Data:

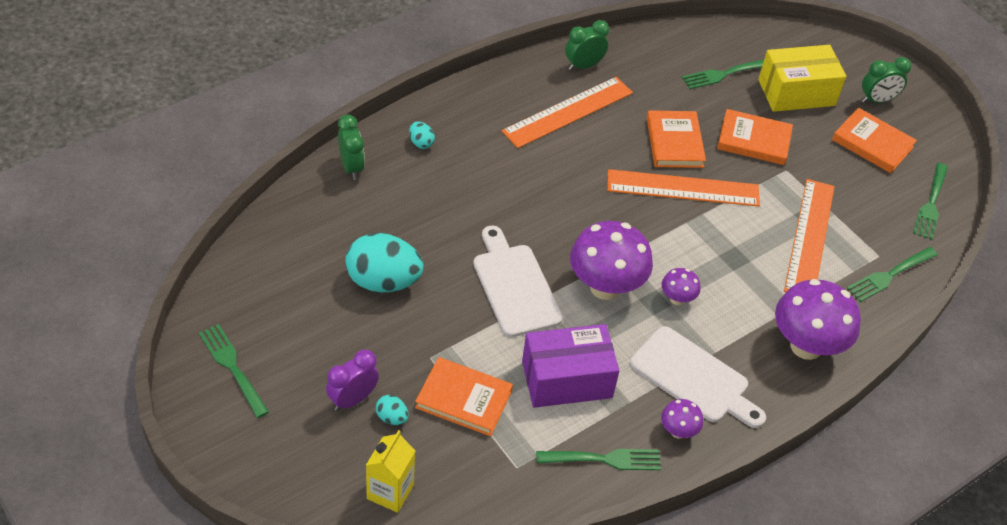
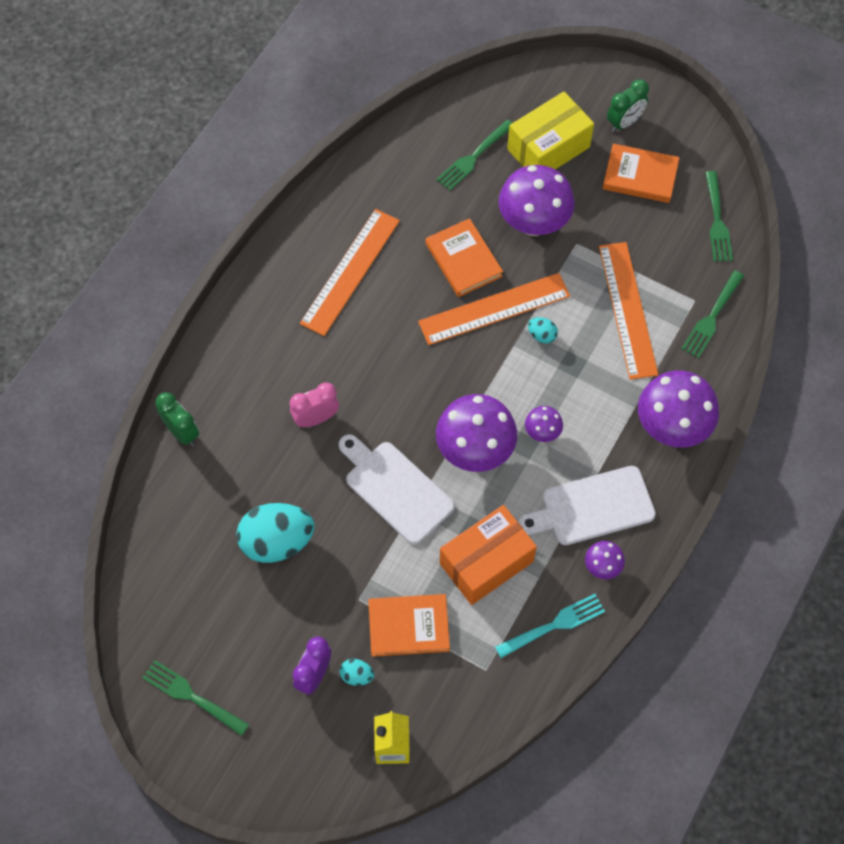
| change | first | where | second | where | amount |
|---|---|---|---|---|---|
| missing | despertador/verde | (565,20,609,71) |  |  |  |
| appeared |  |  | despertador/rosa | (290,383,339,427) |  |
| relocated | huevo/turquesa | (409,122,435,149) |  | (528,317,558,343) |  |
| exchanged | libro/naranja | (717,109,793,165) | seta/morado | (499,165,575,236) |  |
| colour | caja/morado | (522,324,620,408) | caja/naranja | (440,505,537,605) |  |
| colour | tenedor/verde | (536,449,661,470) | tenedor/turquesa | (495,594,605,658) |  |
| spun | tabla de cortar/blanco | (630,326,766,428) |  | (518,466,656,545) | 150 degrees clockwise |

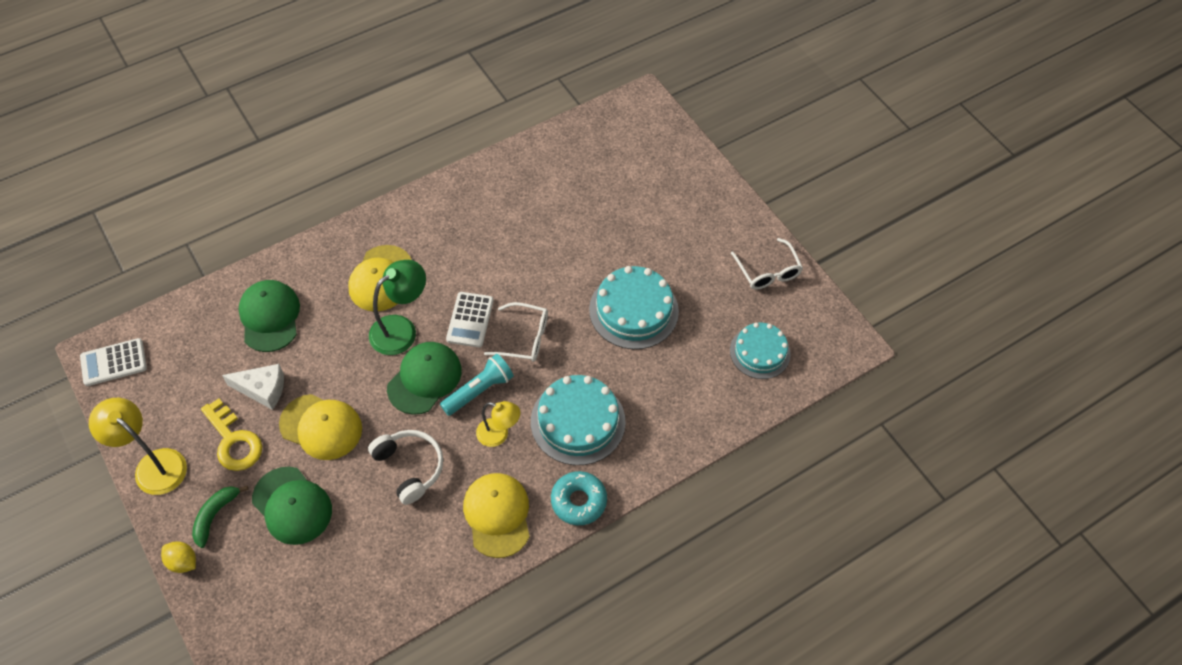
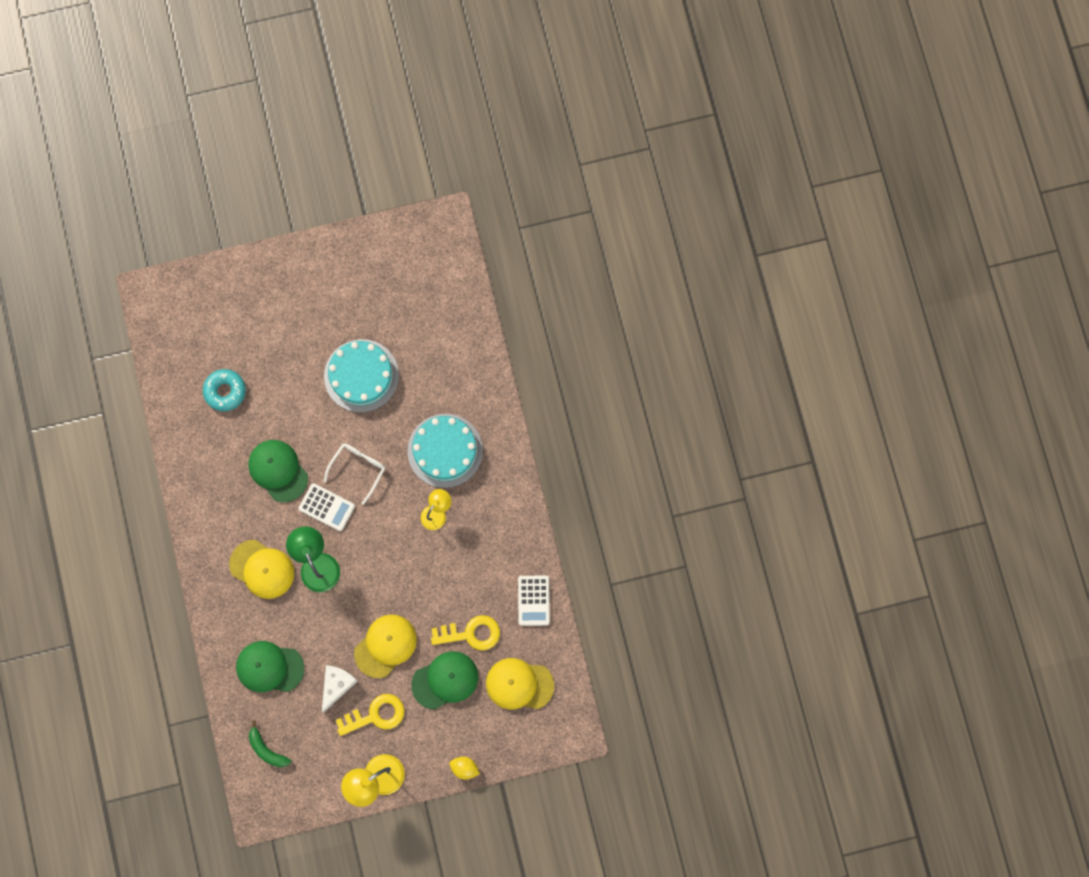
| change | first | where | second | where | amount |
|---|---|---|---|---|---|
| missing | auriculares/blanco | (368,430,443,505) |  |  |  |
| missing | lámpara de mano/turquesa | (440,354,514,416) |  |  |  |
| missing | tarta/turquesa | (730,323,791,379) |  |  |  |
| missing | gafas/blanco | (731,238,803,290) |  |  |  |
| appeared |  |  | llave/amarillo | (431,615,500,651) |  |
| relocated | calculadora/blanco | (80,338,147,386) |  | (518,575,550,626) |  |
| relocated | plátano/verde | (192,486,249,548) |  | (249,721,291,767) |  |
| relocated | gorra/verde | (387,342,462,415) |  | (248,440,308,502) |  |
| relocated | gorra/amarillo | (463,473,530,558) |  | (486,658,554,709) |  |
| relocated | rosquilla/turquesa | (551,471,607,525) |  | (203,369,246,411) |  |
| spun | limón/amarillo | (161,541,196,573) |  | (450,757,480,780) | 60 degrees clockwise |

Work request: Your copy must match the records above word for word and contain no pictures.

Response for this exercise:
| change | first | where | second | where | amount |
|---|---|---|---|---|---|
| missing | despertador/verde | (565,20,609,71) |  |  |  |
| appeared |  |  | despertador/rosa | (290,383,339,427) |  |
| relocated | huevo/turquesa | (409,122,435,149) |  | (528,317,558,343) |  |
| exchanged | libro/naranja | (717,109,793,165) | seta/morado | (499,165,575,236) |  |
| colour | caja/morado | (522,324,620,408) | caja/naranja | (440,505,537,605) |  |
| colour | tenedor/verde | (536,449,661,470) | tenedor/turquesa | (495,594,605,658) |  |
| spun | tabla de cortar/blanco | (630,326,766,428) |  | (518,466,656,545) | 150 degrees clockwise |

| change | first | where | second | where | amount |
|---|---|---|---|---|---|
| missing | auriculares/blanco | (368,430,443,505) |  |  |  |
| missing | lámpara de mano/turquesa | (440,354,514,416) |  |  |  |
| missing | tarta/turquesa | (730,323,791,379) |  |  |  |
| missing | gafas/blanco | (731,238,803,290) |  |  |  |
| appeared |  |  | llave/amarillo | (431,615,500,651) |  |
| relocated | calculadora/blanco | (80,338,147,386) |  | (518,575,550,626) |  |
| relocated | plátano/verde | (192,486,249,548) |  | (249,721,291,767) |  |
| relocated | gorra/verde | (387,342,462,415) |  | (248,440,308,502) |  |
| relocated | gorra/amarillo | (463,473,530,558) |  | (486,658,554,709) |  |
| relocated | rosquilla/turquesa | (551,471,607,525) |  | (203,369,246,411) |  |
| spun | limón/amarillo | (161,541,196,573) |  | (450,757,480,780) | 60 degrees clockwise |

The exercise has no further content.